▸ What you need to do
The expected answer comprises all lines from the entries that contain the string "schwarz".

▸ Data extracts
▽

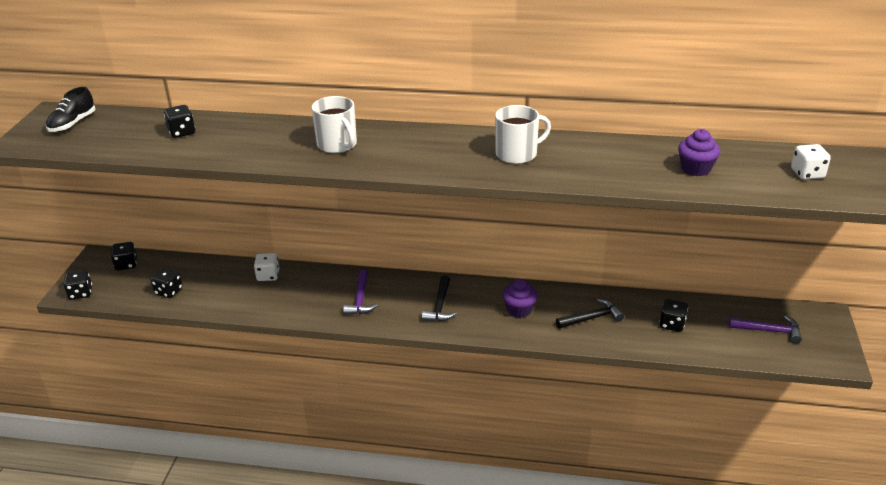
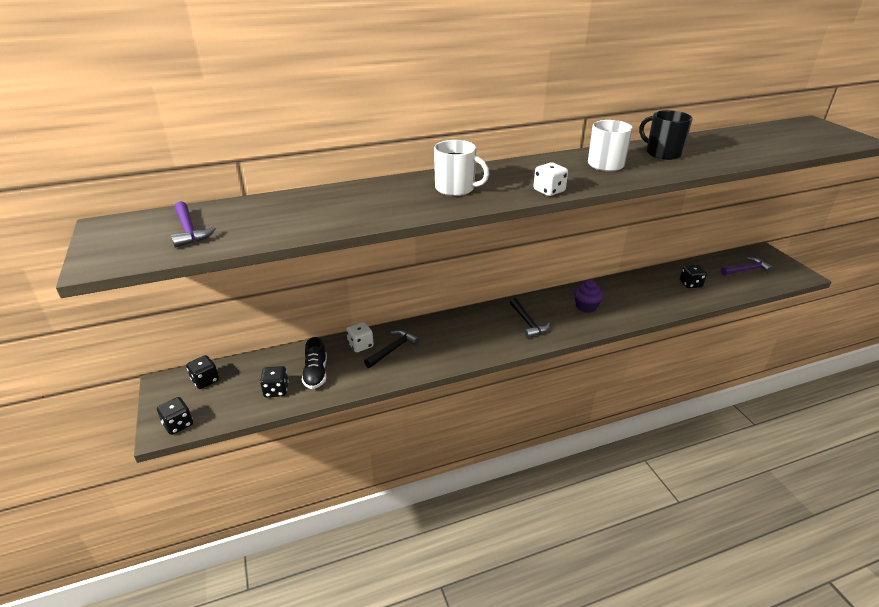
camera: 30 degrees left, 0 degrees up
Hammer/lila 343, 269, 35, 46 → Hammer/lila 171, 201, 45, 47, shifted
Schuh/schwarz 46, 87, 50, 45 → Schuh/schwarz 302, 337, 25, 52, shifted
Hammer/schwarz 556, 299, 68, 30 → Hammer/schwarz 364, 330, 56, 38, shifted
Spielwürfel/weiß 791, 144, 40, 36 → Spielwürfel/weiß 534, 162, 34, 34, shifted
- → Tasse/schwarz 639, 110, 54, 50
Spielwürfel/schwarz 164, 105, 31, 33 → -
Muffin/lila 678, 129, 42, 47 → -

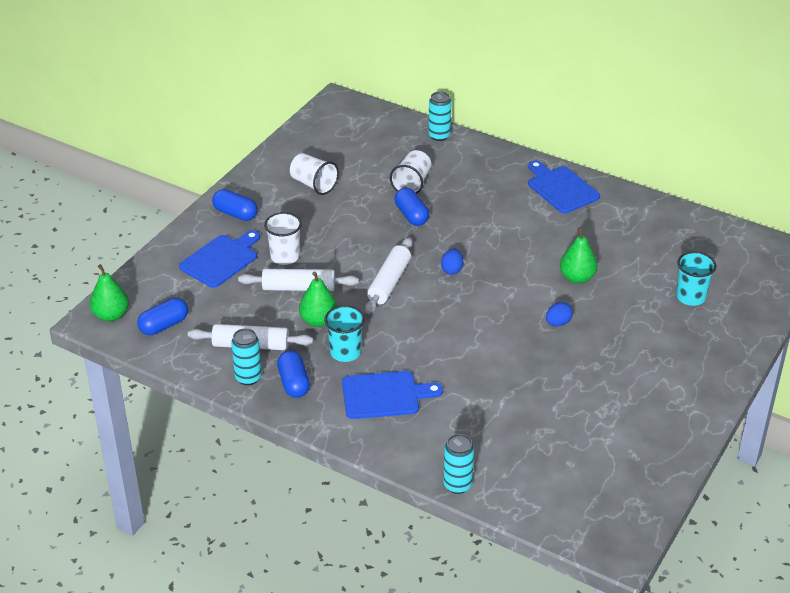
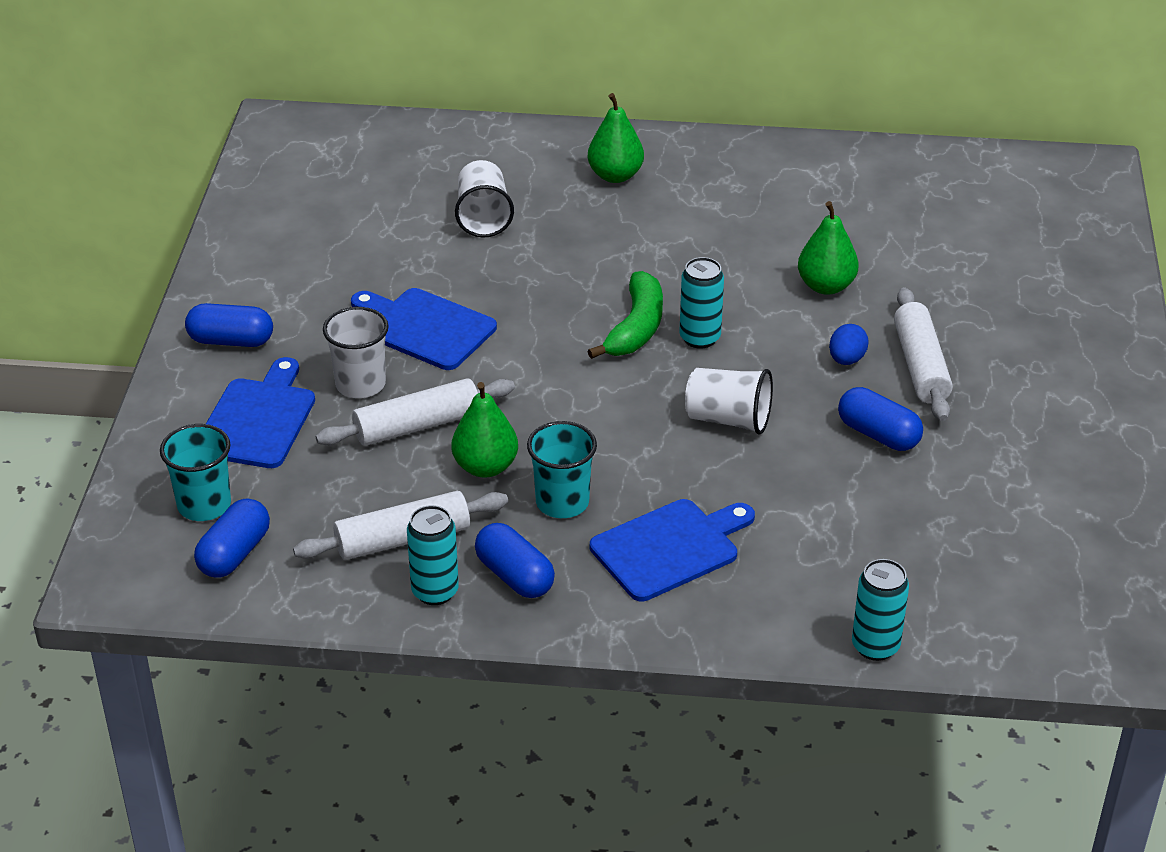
camera: 25 degrees left, 0 degrees up
Becher/türkis 676, 251, 41, 55 → Becher/türkis 160, 424, 71, 97, shifted
Schneidebrett/blau 528, 161, 72, 52 → Schneidebrett/blau 351, 288, 146, 82, shifted
Birne/grün 90, 264, 39, 58 → Birne/grün 588, 93, 56, 90, shifted
Ei/blau 441, 249, 22, 26 → Banane/grün 588, 271, 75, 88
Dose/türkis 428, 91, 23, 50 → Dose/türkis 680, 257, 44, 92, shifted
Becher/weiß 290, 153, 49, 42 → Becher/weiß 685, 368, 88, 67, shifted
Kapsel/blau 395, 188, 34, 38 → Kapsel/blau 838, 387, 85, 64, shifted
Nudelholz/weiß 365, 237, 48, 77 → Nudelholz/weiß 894, 287, 59, 134, shifted

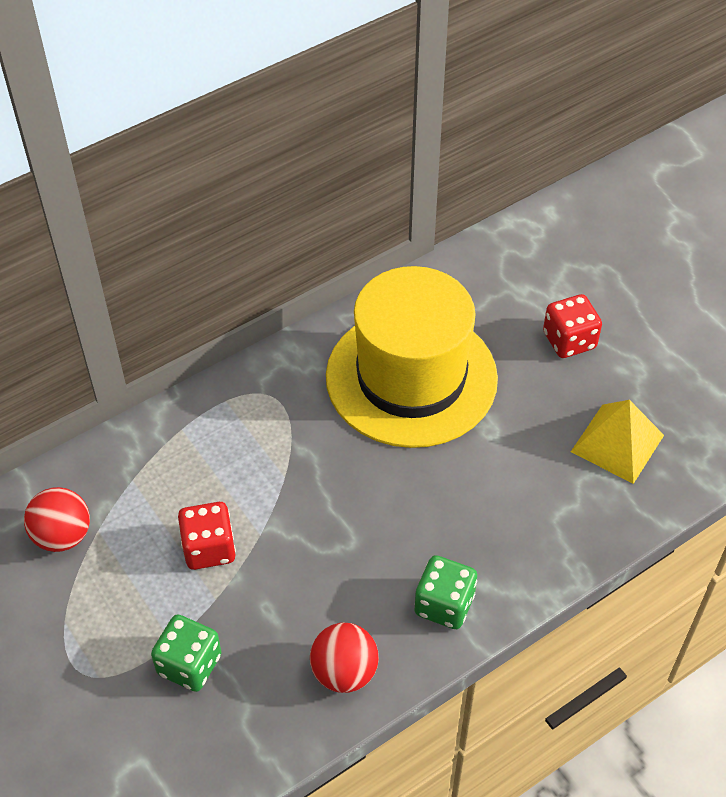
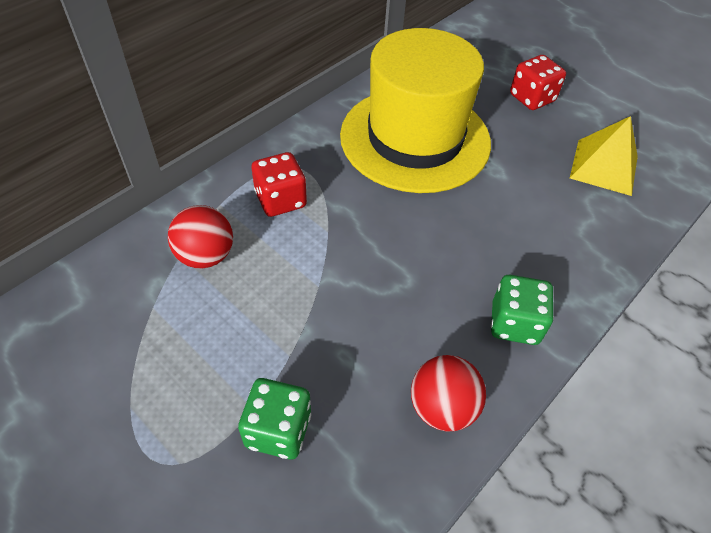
camera: 15 degrees left, 0 degrees up
Ball/rot 24, 487, 66, 65 → Ball/rot 168, 205, 65, 64, shifted
Spielwürfel/rot 178, 502, 58, 68 → Spielwürfel/rot 252, 152, 55, 65, shifted

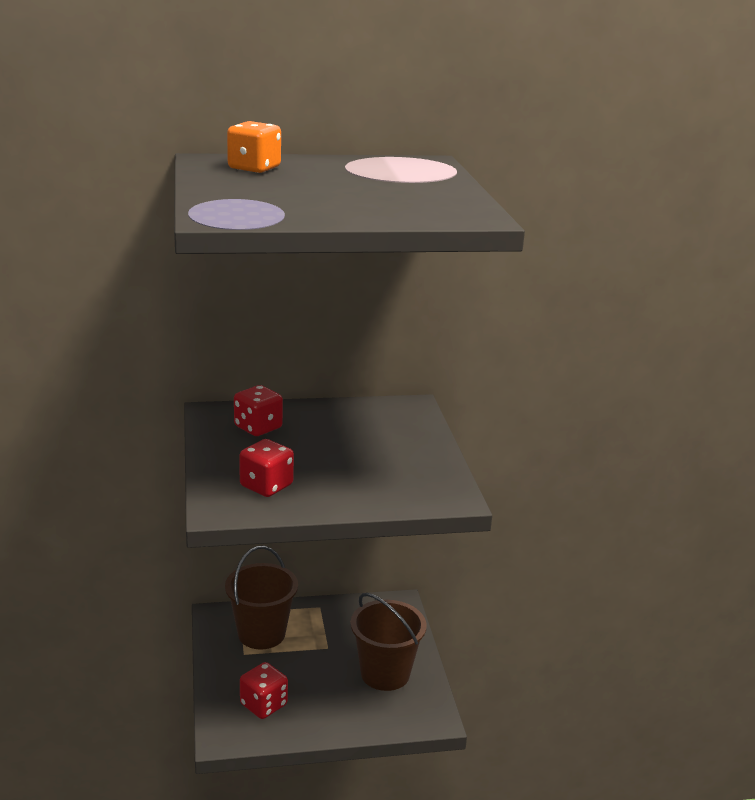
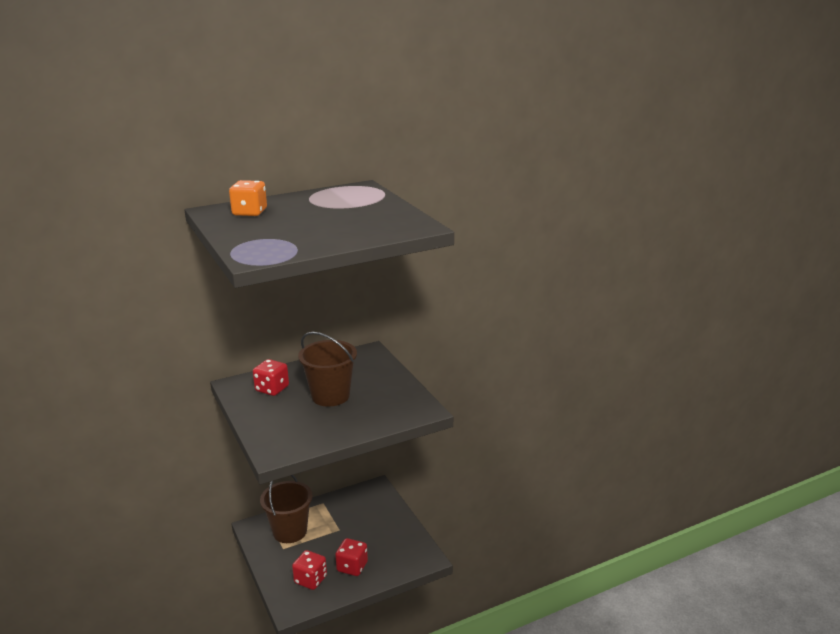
camera: 15 degrees left, 0 degrees up
Eimer/braun 351, 593, 76, 98 → Eimer/braun 298, 332, 59, 75, shifted
Spielwürfel/rot 239, 439, 55, 58 → Spielwürfel/rot 335, 538, 33, 38, shifted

△

▸ Solution for this problem
Schuh/schwarz 46, 87, 50, 45 → Schuh/schwarz 302, 337, 25, 52, shifted
Hammer/schwarz 556, 299, 68, 30 → Hammer/schwarz 364, 330, 56, 38, shifted
- → Tasse/schwarz 639, 110, 54, 50
Spielwürfel/schwarz 164, 105, 31, 33 → -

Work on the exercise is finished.